» **Information provided**
- Opening Delimiter -

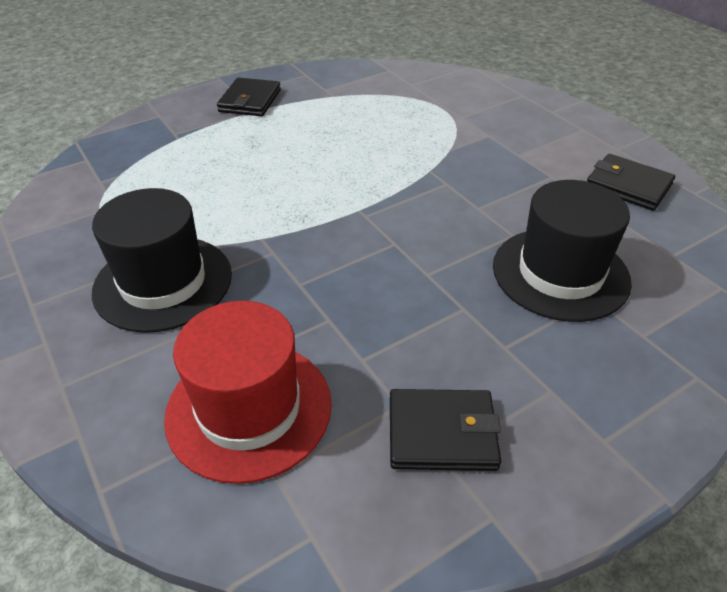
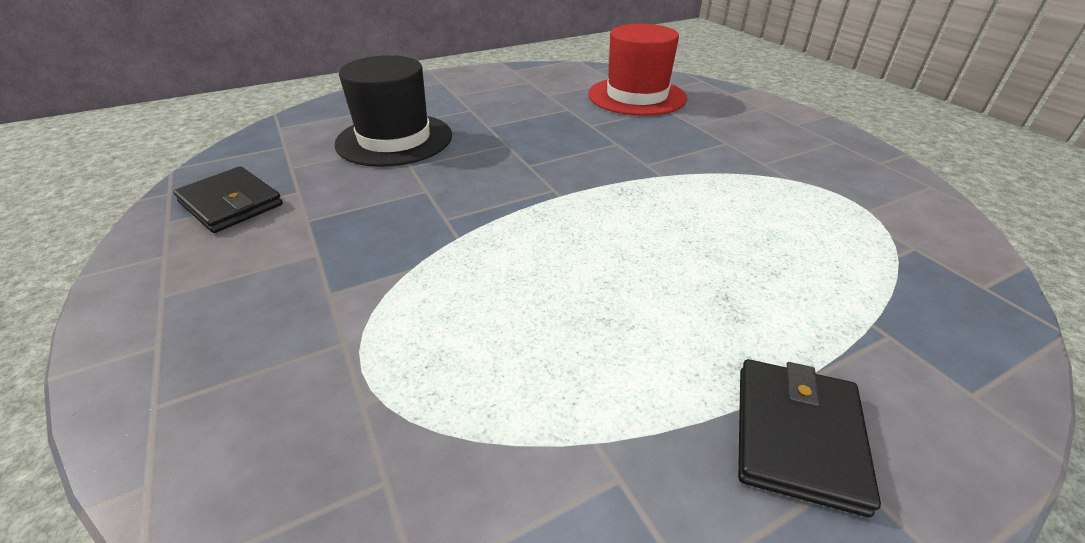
camera: 175 degrees left, 5 degrees down
(163, 282) = (736, 149): black hat -> none
(442, 433) = (527, 86): black wallet -> none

- Closing Delimiter -

» **Required action**
Only the pictures are to be dropped; return everything else in the listing exactly.

» **Task result**
camera: 175 degrees left, 5 degrees down
(163, 282) = (736, 149): black hat -> none
(442, 433) = (527, 86): black wallet -> none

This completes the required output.